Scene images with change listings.

┄┄┄┄┄┄┄┄┄┄┄┄┄┄┄┄┄┄┄┄

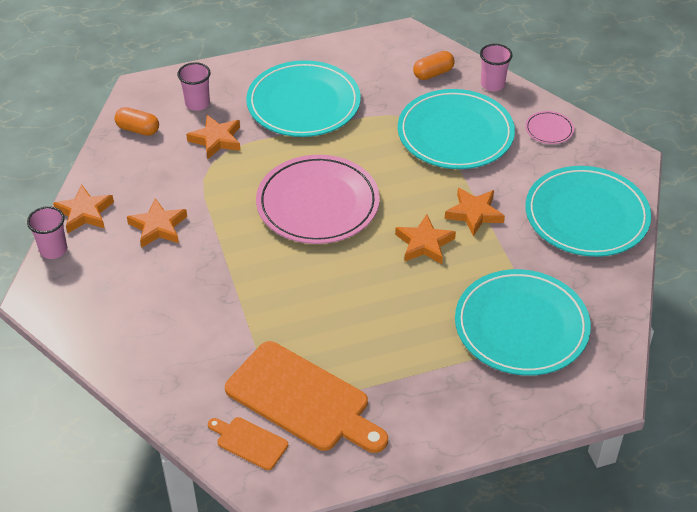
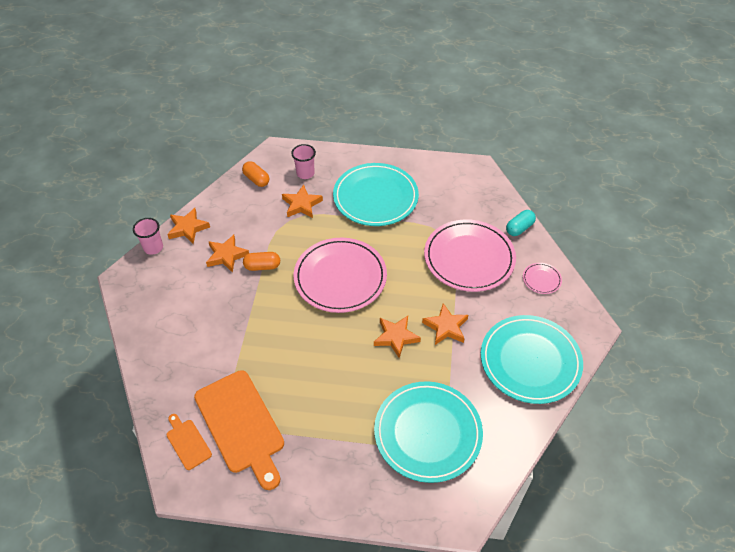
camera: 25 degrees right, 5 degrees up
turquoise plate [398,89,515,169] -> pink plate [424,219,516,292]
orange capsule [413,51,455,80] -> orange capsule moved to [243,252,280,271]
pink cup [480,44,512,91] -> turquoise capsule [506,210,536,236]

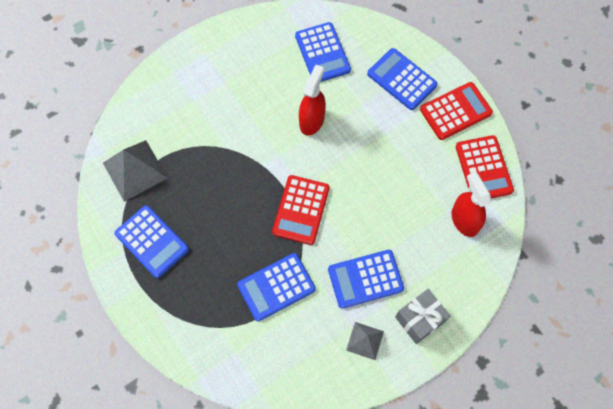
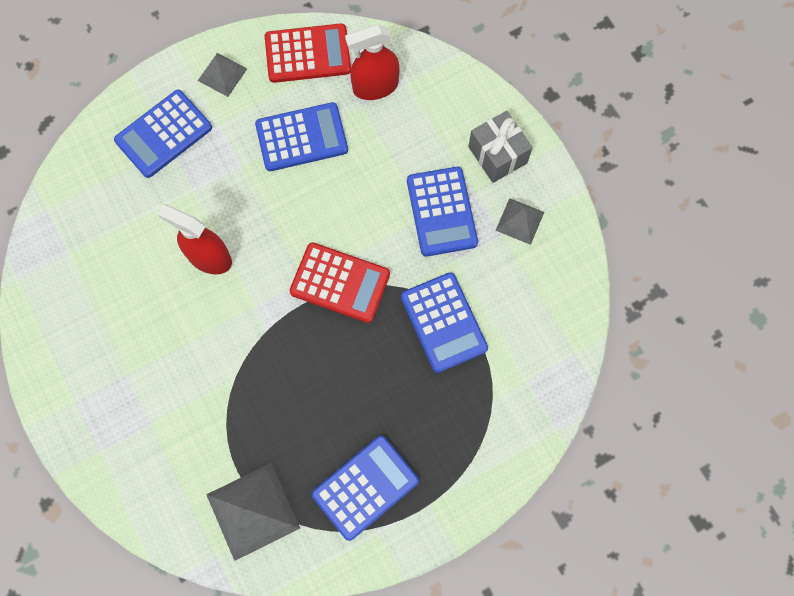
camera: 85 degrees left, 5 degrees up
blue calculator [295,22,351,82] -> blue calculator moved to [255,102,348,171]
red calculator [420,82,493,140] -> grey pyramid [198,53,247,97]

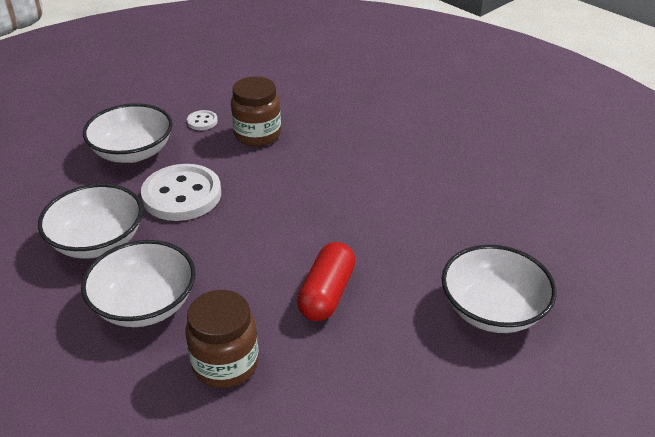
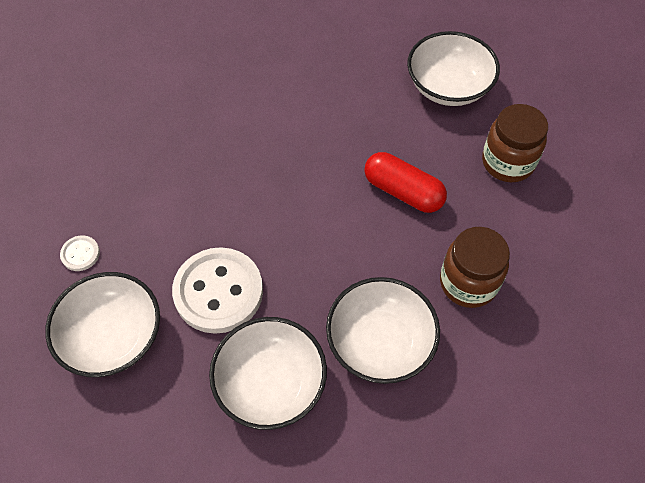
camera: 75 degrees left, 20 degrees up
brown jar [231,76,281,146] -> brown jar moved to [482,104,548,182]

┄┄┄┄┄┄┄┄┄┄┄┄┄┄┄┄┄┄┄┄

PROMPT. Your reply must reproduce all of the entries exactly and contain no pictures.

PROBLEM SOLUTION.
camera: 25 degrees right, 5 degrees up
turquoise plate [398,89,515,169] -> pink plate [424,219,516,292]
orange capsule [413,51,455,80] -> orange capsule moved to [243,252,280,271]
pink cup [480,44,512,91] -> turquoise capsule [506,210,536,236]

camera: 85 degrees left, 5 degrees up
blue calculator [295,22,351,82] -> blue calculator moved to [255,102,348,171]
red calculator [420,82,493,140] -> grey pyramid [198,53,247,97]

camera: 75 degrees left, 20 degrees up
brown jar [231,76,281,146] -> brown jar moved to [482,104,548,182]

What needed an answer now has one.